Work to be completed: Rewrite the stretch of rows from the line containing "yellow triangle: moved 18 px left" through the line containing "purple cross: moved 6", changing "green semicircle" to "teal semicircle" and leaving everything else unchanged. Omit the pictures from your answer.

Exercise materials:
--- BEGIN ---

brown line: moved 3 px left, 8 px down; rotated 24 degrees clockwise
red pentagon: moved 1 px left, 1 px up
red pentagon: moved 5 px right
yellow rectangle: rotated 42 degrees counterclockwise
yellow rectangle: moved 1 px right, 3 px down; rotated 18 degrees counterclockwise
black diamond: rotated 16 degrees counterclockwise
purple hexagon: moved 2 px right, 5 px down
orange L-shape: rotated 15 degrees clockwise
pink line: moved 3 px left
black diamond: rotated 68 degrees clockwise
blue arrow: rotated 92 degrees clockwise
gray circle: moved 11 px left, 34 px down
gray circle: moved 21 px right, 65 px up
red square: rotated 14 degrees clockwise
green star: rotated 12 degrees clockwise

--- END ---
--- BEGIN ---

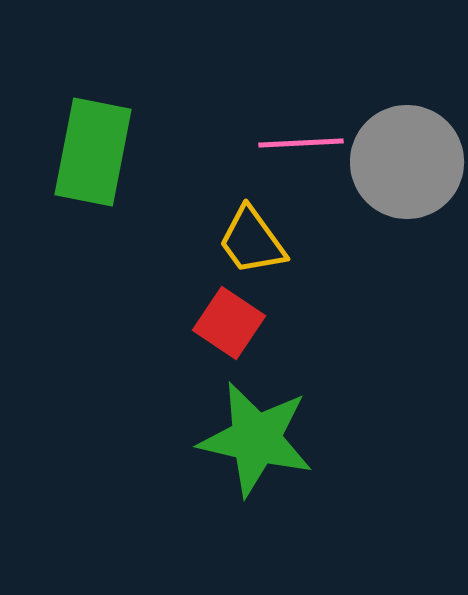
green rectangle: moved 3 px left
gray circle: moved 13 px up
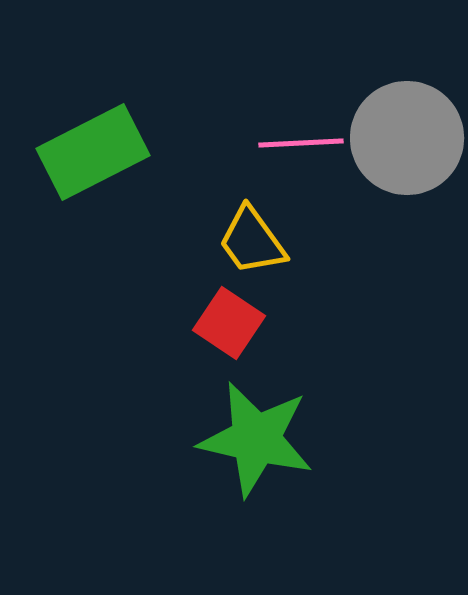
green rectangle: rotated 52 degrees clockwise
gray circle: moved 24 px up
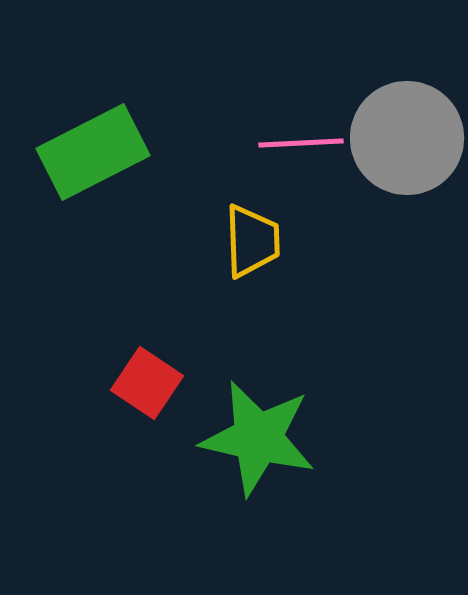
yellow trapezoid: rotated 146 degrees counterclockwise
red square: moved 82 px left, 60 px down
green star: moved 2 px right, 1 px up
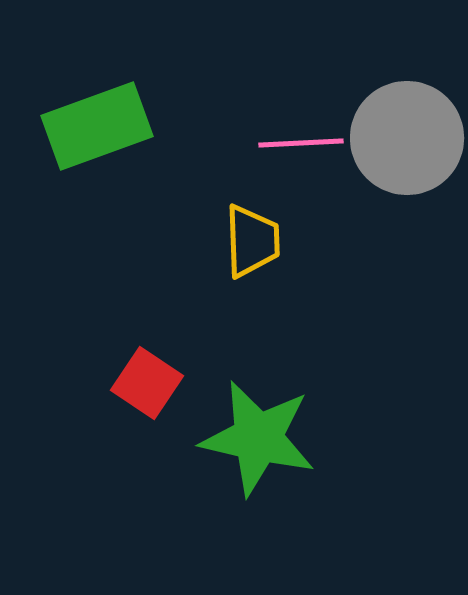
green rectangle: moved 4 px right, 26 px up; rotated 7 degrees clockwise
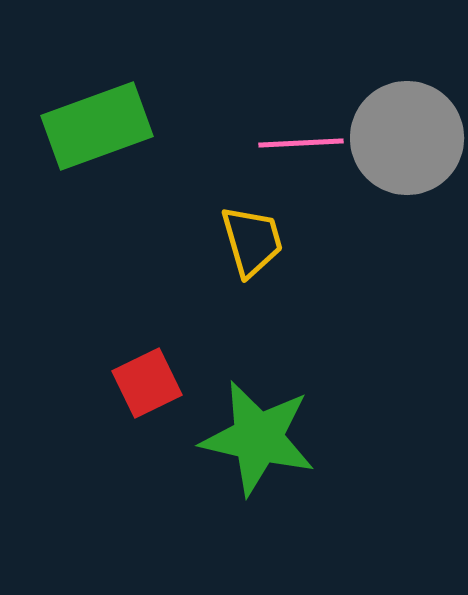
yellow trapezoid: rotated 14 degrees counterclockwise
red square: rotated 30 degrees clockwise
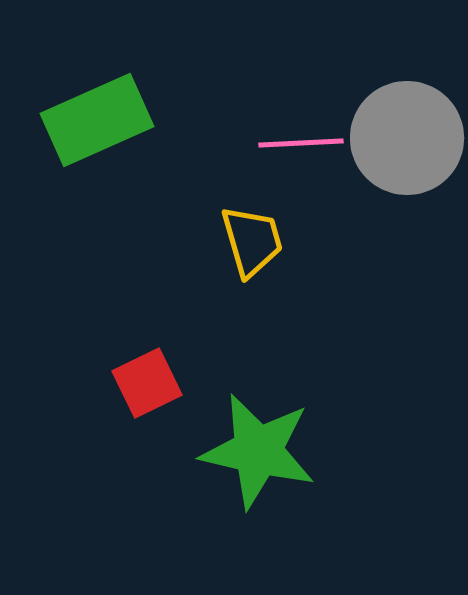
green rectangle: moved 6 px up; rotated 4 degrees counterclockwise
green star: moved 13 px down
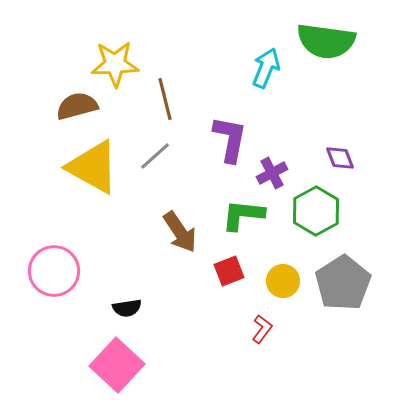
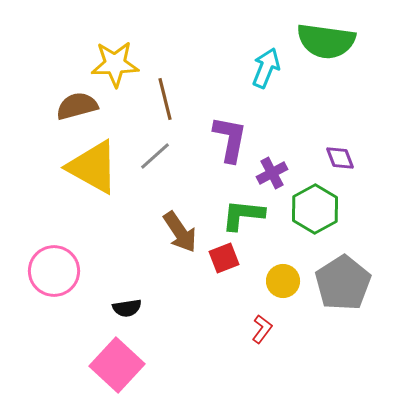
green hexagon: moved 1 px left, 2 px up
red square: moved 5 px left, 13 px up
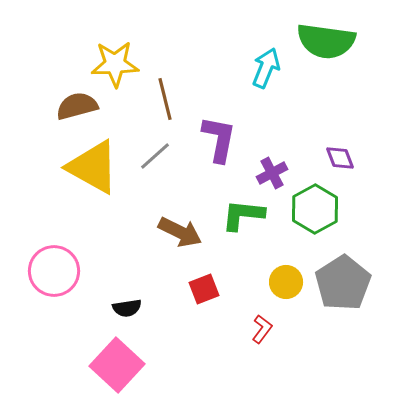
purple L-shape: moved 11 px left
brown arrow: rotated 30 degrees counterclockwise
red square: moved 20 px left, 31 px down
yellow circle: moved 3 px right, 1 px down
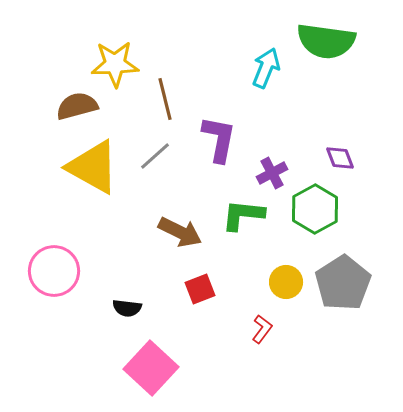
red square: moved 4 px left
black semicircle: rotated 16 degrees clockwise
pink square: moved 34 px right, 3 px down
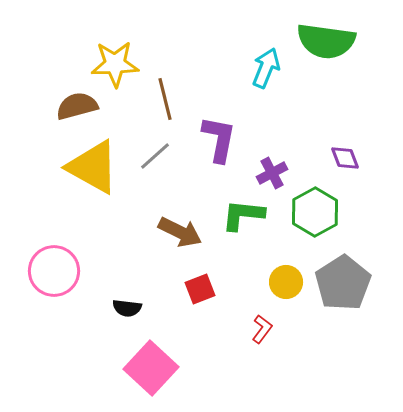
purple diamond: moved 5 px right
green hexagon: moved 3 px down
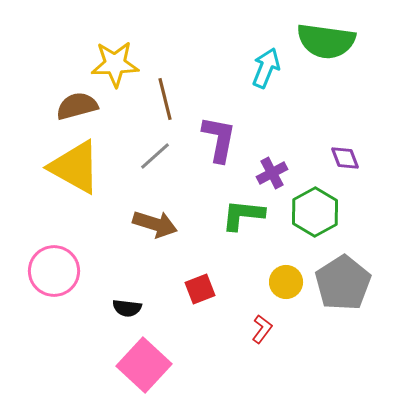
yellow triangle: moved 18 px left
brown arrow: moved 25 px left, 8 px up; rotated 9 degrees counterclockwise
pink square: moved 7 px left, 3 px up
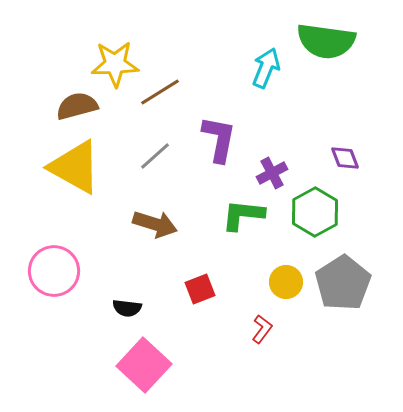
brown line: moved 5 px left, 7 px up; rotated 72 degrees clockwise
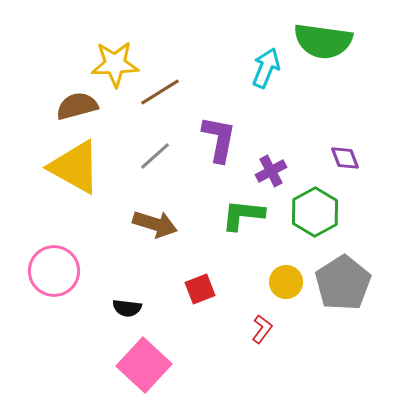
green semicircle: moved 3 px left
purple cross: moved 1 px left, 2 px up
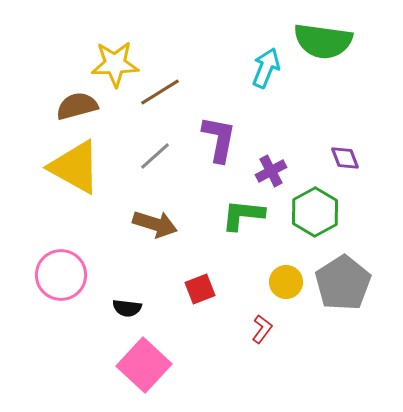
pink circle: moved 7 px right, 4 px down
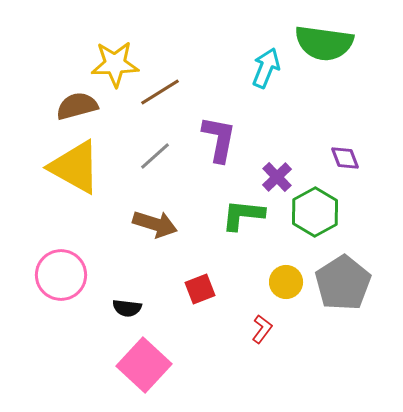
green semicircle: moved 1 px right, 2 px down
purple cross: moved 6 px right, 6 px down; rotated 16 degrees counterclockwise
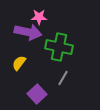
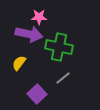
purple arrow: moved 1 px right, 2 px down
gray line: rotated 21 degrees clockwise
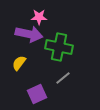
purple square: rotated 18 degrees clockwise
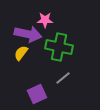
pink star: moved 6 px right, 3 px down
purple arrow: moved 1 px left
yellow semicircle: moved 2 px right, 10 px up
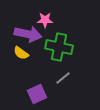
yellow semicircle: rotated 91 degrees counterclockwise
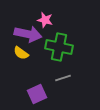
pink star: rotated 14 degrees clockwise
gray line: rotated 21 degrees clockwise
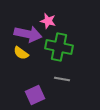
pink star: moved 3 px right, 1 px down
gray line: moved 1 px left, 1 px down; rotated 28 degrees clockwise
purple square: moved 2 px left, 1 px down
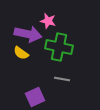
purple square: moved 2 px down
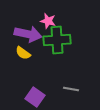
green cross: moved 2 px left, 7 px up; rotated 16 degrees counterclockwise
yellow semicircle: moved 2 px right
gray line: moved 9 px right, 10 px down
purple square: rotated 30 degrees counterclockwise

--- END ---

Expected answer:
yellow triangle: moved 18 px left
brown arrow: moved 25 px left, 8 px up; rotated 9 degrees counterclockwise
pink square: moved 7 px left, 3 px up
brown line: moved 5 px left, 7 px up; rotated 72 degrees clockwise
teal semicircle: moved 3 px left
purple cross: moved 1 px left, 2 px up
pink circle: moved 7 px right, 4 px down
teal semicircle: moved 1 px right, 2 px down
purple cross: moved 6 px right, 6 px down; rotated 16 degrees counterclockwise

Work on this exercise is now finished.